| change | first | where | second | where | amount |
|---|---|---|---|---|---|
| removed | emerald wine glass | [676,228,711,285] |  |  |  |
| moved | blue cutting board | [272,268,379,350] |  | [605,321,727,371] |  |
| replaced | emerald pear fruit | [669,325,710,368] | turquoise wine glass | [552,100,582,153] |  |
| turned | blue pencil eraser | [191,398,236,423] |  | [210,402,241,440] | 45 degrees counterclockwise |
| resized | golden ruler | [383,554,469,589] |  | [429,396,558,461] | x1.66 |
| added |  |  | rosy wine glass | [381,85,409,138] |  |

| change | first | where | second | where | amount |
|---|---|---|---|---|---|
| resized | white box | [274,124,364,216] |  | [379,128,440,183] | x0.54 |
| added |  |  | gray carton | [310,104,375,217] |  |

☆ ☆ ☆ ☆ ☆ ☆ ☆

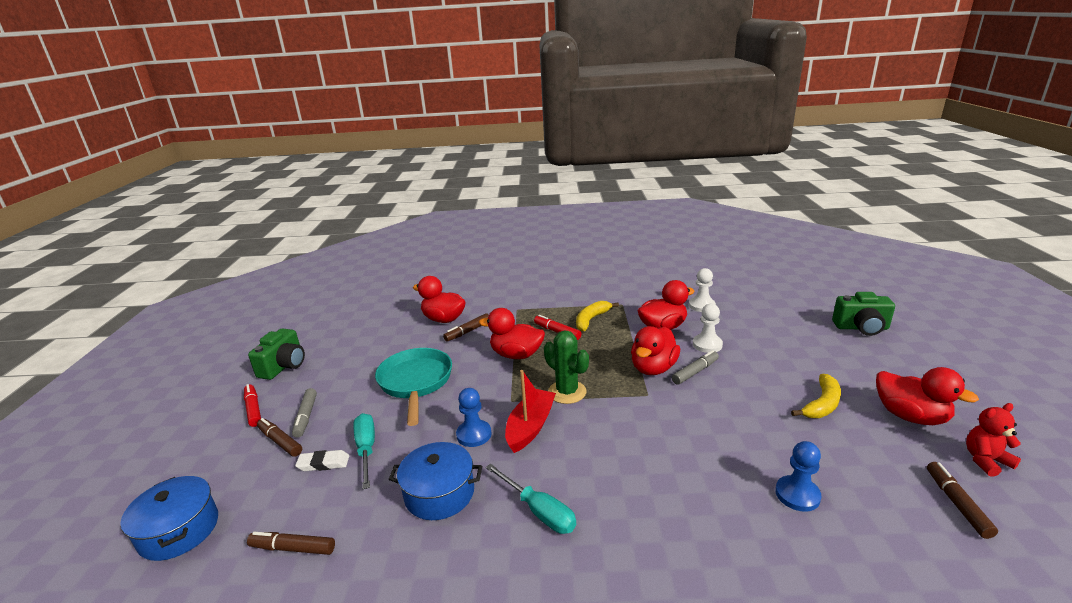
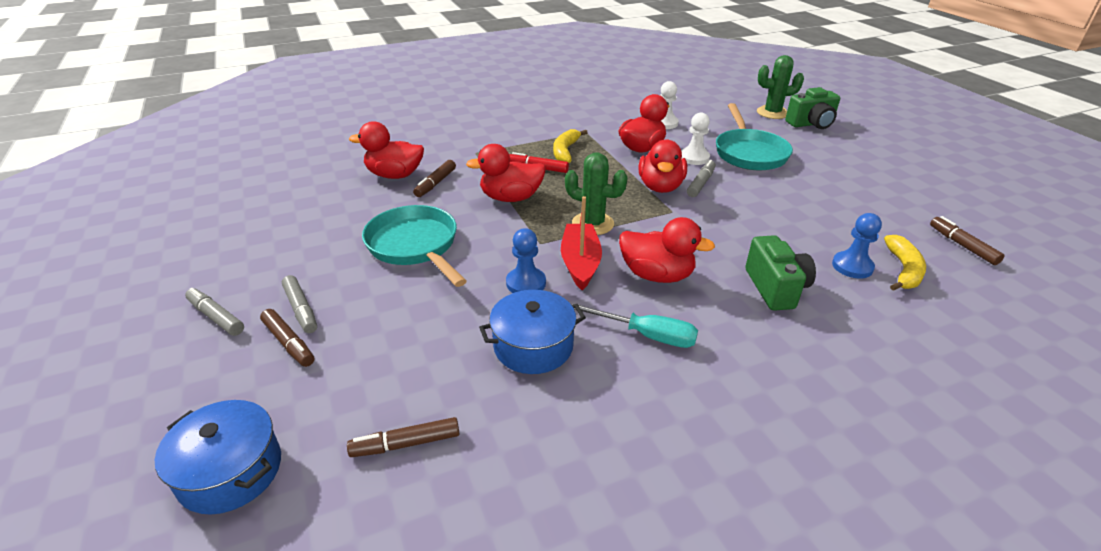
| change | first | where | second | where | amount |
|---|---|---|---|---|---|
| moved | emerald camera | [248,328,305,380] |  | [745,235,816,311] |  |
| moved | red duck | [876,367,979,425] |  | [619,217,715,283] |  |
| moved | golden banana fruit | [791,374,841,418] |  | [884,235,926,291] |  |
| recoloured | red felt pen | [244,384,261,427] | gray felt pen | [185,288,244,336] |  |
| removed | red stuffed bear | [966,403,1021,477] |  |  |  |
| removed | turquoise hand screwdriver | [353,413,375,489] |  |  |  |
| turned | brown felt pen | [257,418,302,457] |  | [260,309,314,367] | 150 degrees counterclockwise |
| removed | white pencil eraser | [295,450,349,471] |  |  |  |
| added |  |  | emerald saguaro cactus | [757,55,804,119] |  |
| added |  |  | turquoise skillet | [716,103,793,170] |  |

☆ ☆ ☆ ☆ ☆ ☆ ☆

Copy every line in the records above that contains the word "blue".

| moved | blue cutting board | [272,268,379,350] |  | [605,321,727,371] |  |
| turned | blue pencil eraser | [191,398,236,423] |  | [210,402,241,440] | 45 degrees counterclockwise |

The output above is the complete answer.